Entries taken from a collection:
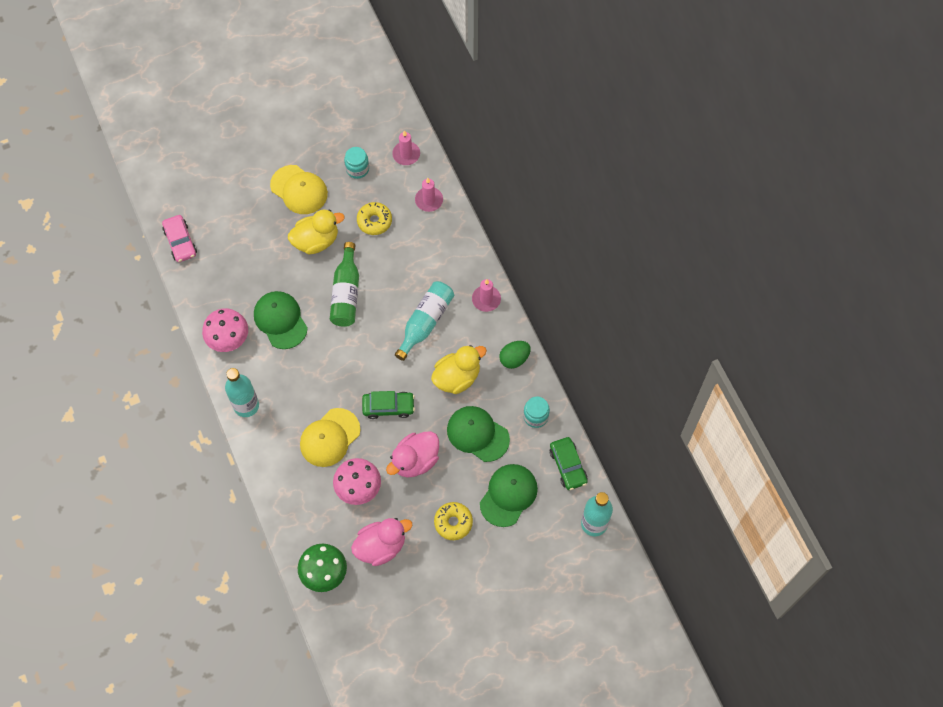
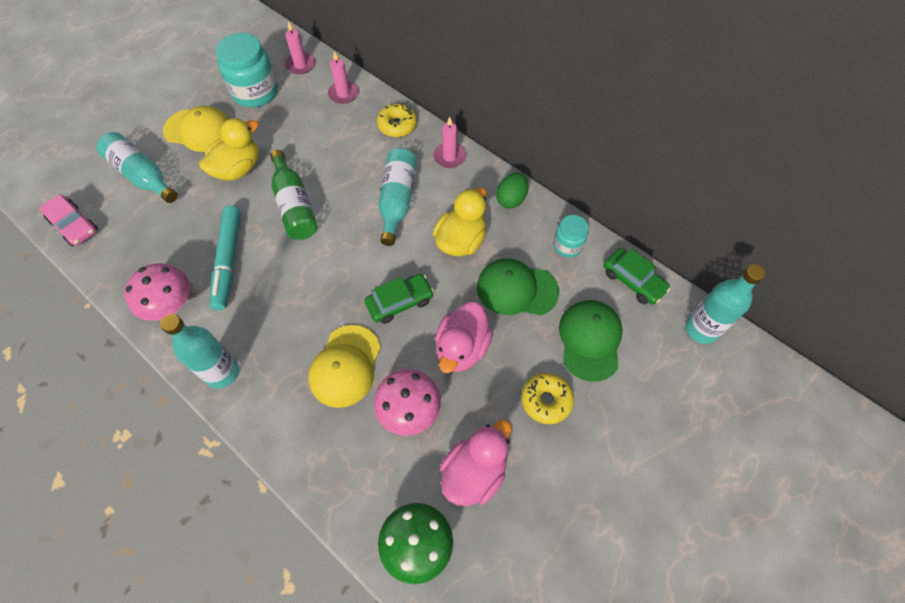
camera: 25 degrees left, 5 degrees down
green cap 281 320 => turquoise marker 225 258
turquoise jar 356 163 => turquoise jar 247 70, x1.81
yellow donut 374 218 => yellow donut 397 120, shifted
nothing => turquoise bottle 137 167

§ ACTIVITY
The lines above must be transcribed exactly, with every picture left out.

§ ANSWER FOR THE TASK
camera: 25 degrees left, 5 degrees down
green cap 281 320 => turquoise marker 225 258
turquoise jar 356 163 => turquoise jar 247 70, x1.81
yellow donut 374 218 => yellow donut 397 120, shifted
nothing => turquoise bottle 137 167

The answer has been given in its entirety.